Exercise >>
Word for word, restate the lines from the one holding "yellow gift [403,328,457,385]" through the end of the data below, including both endpoints and nothing more.

Provided records START

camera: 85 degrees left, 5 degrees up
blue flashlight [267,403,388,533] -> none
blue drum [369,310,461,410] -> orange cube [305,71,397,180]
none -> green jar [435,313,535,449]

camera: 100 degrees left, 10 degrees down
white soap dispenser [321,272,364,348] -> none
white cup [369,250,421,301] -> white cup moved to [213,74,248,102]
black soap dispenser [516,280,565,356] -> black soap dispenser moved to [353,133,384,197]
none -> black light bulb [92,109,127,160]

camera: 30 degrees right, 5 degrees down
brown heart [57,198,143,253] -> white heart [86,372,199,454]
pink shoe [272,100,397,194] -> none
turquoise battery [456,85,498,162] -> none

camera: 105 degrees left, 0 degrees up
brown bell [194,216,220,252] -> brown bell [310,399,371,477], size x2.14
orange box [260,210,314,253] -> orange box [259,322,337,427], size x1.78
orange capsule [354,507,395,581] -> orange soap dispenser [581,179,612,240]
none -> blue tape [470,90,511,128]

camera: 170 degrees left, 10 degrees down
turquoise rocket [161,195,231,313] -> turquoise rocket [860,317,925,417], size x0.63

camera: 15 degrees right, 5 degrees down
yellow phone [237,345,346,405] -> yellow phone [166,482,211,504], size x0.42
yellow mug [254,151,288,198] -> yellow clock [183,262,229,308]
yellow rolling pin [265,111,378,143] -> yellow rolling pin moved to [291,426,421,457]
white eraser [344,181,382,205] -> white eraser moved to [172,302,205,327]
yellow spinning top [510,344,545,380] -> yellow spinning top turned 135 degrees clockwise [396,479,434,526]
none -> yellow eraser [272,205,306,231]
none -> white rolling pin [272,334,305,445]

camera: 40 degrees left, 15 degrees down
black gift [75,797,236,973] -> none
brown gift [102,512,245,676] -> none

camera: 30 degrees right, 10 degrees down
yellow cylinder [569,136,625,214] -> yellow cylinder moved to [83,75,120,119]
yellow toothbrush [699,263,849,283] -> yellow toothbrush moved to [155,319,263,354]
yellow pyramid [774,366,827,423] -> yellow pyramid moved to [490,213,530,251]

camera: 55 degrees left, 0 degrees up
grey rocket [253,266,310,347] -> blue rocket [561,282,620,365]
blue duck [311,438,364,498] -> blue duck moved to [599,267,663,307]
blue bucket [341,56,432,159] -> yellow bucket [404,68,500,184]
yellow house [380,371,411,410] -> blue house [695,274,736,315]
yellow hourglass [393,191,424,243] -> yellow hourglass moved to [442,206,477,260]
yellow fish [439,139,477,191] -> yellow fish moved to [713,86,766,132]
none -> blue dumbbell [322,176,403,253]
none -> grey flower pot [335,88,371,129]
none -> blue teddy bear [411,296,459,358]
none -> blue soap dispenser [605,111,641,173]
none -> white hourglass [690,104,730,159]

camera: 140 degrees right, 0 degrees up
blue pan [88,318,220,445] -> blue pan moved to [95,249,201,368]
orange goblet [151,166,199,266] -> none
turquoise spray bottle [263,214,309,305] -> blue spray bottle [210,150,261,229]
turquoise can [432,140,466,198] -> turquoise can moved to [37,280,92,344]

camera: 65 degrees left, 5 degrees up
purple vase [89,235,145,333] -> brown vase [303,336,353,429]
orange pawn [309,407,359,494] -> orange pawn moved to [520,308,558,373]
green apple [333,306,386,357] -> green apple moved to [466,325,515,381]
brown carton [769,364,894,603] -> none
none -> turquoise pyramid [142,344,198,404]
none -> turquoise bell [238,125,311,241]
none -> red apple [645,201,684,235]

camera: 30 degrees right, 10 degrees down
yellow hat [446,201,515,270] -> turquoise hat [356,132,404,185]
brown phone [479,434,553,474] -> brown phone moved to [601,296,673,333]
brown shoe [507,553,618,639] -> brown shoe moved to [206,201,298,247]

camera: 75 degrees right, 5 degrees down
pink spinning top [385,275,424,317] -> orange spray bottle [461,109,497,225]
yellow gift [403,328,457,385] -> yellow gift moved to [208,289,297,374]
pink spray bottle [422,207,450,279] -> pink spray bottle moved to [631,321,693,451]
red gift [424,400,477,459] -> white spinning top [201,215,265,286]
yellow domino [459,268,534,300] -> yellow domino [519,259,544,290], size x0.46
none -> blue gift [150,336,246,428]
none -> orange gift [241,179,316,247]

Provided records END

Finished exercise >>
yellow gift [403,328,457,385] -> yellow gift moved to [208,289,297,374]
pink spray bottle [422,207,450,279] -> pink spray bottle moved to [631,321,693,451]
red gift [424,400,477,459] -> white spinning top [201,215,265,286]
yellow domino [459,268,534,300] -> yellow domino [519,259,544,290], size x0.46
none -> blue gift [150,336,246,428]
none -> orange gift [241,179,316,247]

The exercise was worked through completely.